- Instructions to follow -
Your task is to write out the complete listing exactly as it is shown.

★ ★ ★ ★ ★

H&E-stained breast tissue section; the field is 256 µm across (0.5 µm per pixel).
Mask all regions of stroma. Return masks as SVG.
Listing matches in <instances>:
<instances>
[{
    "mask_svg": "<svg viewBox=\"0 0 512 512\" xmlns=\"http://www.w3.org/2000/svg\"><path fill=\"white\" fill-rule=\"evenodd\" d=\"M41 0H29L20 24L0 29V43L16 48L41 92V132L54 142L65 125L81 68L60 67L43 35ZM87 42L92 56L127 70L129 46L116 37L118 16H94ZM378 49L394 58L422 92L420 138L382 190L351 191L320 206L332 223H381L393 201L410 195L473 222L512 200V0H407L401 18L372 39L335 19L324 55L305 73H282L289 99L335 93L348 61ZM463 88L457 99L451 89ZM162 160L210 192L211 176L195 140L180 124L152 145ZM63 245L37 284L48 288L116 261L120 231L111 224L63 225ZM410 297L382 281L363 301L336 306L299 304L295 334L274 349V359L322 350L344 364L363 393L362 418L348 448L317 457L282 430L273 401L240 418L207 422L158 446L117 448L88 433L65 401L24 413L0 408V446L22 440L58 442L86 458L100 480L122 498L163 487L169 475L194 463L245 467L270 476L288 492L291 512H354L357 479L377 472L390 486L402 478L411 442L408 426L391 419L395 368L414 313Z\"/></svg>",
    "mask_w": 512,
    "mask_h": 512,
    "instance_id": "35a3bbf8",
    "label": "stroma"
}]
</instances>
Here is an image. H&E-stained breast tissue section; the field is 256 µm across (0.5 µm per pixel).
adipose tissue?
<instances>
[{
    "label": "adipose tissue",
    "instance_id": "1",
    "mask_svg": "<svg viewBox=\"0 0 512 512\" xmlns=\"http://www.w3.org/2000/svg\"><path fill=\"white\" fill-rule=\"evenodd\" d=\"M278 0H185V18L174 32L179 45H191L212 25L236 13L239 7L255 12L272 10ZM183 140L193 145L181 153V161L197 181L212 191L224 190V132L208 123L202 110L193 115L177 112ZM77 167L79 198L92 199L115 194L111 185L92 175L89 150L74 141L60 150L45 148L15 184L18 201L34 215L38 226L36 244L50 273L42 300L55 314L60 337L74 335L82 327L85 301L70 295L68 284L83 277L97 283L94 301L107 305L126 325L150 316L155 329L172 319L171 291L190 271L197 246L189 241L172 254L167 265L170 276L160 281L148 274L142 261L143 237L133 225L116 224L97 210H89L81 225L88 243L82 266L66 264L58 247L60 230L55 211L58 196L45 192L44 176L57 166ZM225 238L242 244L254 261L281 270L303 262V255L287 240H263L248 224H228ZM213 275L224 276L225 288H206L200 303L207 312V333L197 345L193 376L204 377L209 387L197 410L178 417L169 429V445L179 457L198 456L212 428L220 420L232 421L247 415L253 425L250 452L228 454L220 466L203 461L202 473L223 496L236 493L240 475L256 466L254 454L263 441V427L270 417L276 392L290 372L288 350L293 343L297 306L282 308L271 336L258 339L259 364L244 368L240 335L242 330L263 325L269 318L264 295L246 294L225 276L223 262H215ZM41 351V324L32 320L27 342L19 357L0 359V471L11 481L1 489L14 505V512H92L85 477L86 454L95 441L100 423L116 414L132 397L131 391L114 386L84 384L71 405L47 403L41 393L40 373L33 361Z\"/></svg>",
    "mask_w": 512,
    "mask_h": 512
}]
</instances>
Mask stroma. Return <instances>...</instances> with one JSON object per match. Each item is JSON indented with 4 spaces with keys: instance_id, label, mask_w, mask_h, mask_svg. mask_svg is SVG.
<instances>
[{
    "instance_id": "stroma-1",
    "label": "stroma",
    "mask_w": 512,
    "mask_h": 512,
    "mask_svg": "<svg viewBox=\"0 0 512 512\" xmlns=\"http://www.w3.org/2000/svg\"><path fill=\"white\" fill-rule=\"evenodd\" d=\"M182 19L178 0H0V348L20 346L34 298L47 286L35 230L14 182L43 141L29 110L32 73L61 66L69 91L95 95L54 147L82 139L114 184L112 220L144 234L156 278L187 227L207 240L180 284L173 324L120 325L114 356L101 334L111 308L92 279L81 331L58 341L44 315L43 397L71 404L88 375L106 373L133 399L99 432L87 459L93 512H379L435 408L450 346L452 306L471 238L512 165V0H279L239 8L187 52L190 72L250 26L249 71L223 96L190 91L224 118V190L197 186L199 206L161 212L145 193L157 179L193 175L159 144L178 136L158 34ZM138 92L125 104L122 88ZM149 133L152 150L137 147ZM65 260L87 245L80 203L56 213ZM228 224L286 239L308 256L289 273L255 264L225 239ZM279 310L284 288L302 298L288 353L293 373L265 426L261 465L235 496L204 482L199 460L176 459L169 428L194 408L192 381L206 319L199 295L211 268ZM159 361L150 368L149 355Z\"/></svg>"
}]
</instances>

★ ★ ★ ★ ★

- The result -
H&E-stained breast tissue section; the field is 256 µm across (0.5 µm per pixel).
Mask all regions of stroma. Return masks as SVG.
Listing matches in <instances>:
<instances>
[{
    "mask_svg": "<svg viewBox=\"0 0 512 512\" xmlns=\"http://www.w3.org/2000/svg\"><path fill=\"white\" fill-rule=\"evenodd\" d=\"M41 0H29L20 24L0 29V43L16 48L41 92V132L54 142L65 125L81 68L60 67L43 35ZM87 42L92 56L127 70L129 46L116 37L118 16H94ZM378 49L394 58L422 92L420 138L382 190L351 191L320 206L332 223H381L393 201L410 195L473 222L512 200V0H407L401 18L372 39L335 19L324 55L305 73H282L289 99L335 93L348 61ZM463 88L457 99L451 89ZM162 160L210 192L211 176L195 140L180 124L152 145ZM63 245L37 284L48 288L116 261L120 231L111 224L63 225ZM410 297L382 281L363 301L336 306L299 304L295 334L274 349V359L322 350L344 364L363 393L362 418L348 448L317 457L282 430L273 401L240 418L207 422L158 446L117 448L88 433L65 401L24 413L0 408V446L22 440L58 442L86 458L100 480L122 498L163 487L169 475L194 463L245 467L270 476L288 492L291 512H354L357 479L377 472L390 486L402 478L411 442L408 426L391 419L395 368L414 313Z\"/></svg>",
    "mask_w": 512,
    "mask_h": 512,
    "instance_id": "35a3bbf8",
    "label": "stroma"
}]
</instances>
Here is an image. H&E-stained breast tissue section; the field is 256 µm across (0.5 µm per pixel).
adipose tissue?
<instances>
[{
    "label": "adipose tissue",
    "instance_id": "1",
    "mask_svg": "<svg viewBox=\"0 0 512 512\" xmlns=\"http://www.w3.org/2000/svg\"><path fill=\"white\" fill-rule=\"evenodd\" d=\"M278 0H185V18L174 32L179 45H191L212 25L236 13L239 7L255 12L272 10ZM183 140L193 145L181 153V161L197 181L212 191L224 190V132L208 123L202 110L193 115L177 112ZM77 167L79 198L92 199L115 194L111 185L92 175L89 150L74 141L60 150L45 148L15 184L18 201L34 215L38 226L36 244L50 273L42 300L55 314L60 337L74 335L82 327L85 301L70 295L68 284L83 277L97 283L94 301L107 305L126 325L150 316L155 329L172 319L171 291L190 271L197 246L189 241L172 254L167 265L170 276L160 281L148 274L142 261L143 237L133 225L116 224L97 210H89L81 225L88 243L82 266L66 264L58 247L60 230L55 211L58 196L45 192L44 176L57 166ZM225 238L242 244L254 261L281 270L303 262V255L287 240H263L248 224H228ZM213 275L224 276L225 288H206L200 303L207 312V333L197 345L193 376L204 377L209 387L197 410L178 417L169 429V445L179 457L198 456L212 428L220 420L232 421L247 415L253 425L250 452L228 454L220 466L203 461L202 473L223 496L236 493L240 475L256 466L254 454L263 441V427L270 417L276 392L290 372L288 350L293 343L297 306L282 308L271 336L258 339L259 364L244 368L240 335L242 330L263 325L269 318L264 295L246 294L225 276L223 262H215ZM41 351V324L32 320L27 342L19 357L0 359V471L11 481L1 489L14 505V512H92L85 477L86 454L95 441L100 423L116 414L132 397L131 391L114 386L84 384L71 405L47 403L41 393L40 373L33 361Z\"/></svg>",
    "mask_w": 512,
    "mask_h": 512
}]
</instances>
Mask stroma. Return <instances>...</instances> with one JSON object per match. Each item is JSON indented with 4 spaces with keys: instance_id, label, mask_w, mask_h, mask_svg. mask_svg is SVG.
<instances>
[{
    "instance_id": "stroma-1",
    "label": "stroma",
    "mask_w": 512,
    "mask_h": 512,
    "mask_svg": "<svg viewBox=\"0 0 512 512\" xmlns=\"http://www.w3.org/2000/svg\"><path fill=\"white\" fill-rule=\"evenodd\" d=\"M182 19L178 0H0V348L20 346L34 298L47 286L35 230L14 182L43 141L29 110L32 73L61 66L69 91L95 95L54 147L82 139L114 184L112 220L144 234L156 278L187 227L207 240L180 284L173 324L120 325L114 356L101 334L111 308L92 279L81 331L58 341L44 315L43 397L71 404L88 375L106 373L133 399L99 432L87 459L93 512H379L435 408L450 346L452 306L471 238L512 165V0H279L239 8L187 52L190 72L250 26L249 71L223 96L190 91L224 118V190L197 186L199 206L161 212L145 193L157 179L193 175L159 144L178 136L158 34ZM138 92L125 104L122 88ZM149 133L152 150L137 147ZM65 260L87 245L80 203L56 213ZM228 224L286 239L308 256L289 273L255 264L225 239ZM279 310L284 288L302 298L288 353L293 373L265 426L261 465L235 496L204 482L199 460L176 459L169 428L194 408L192 381L206 319L199 295L211 268ZM159 361L150 368L149 355Z\"/></svg>"
}]
</instances>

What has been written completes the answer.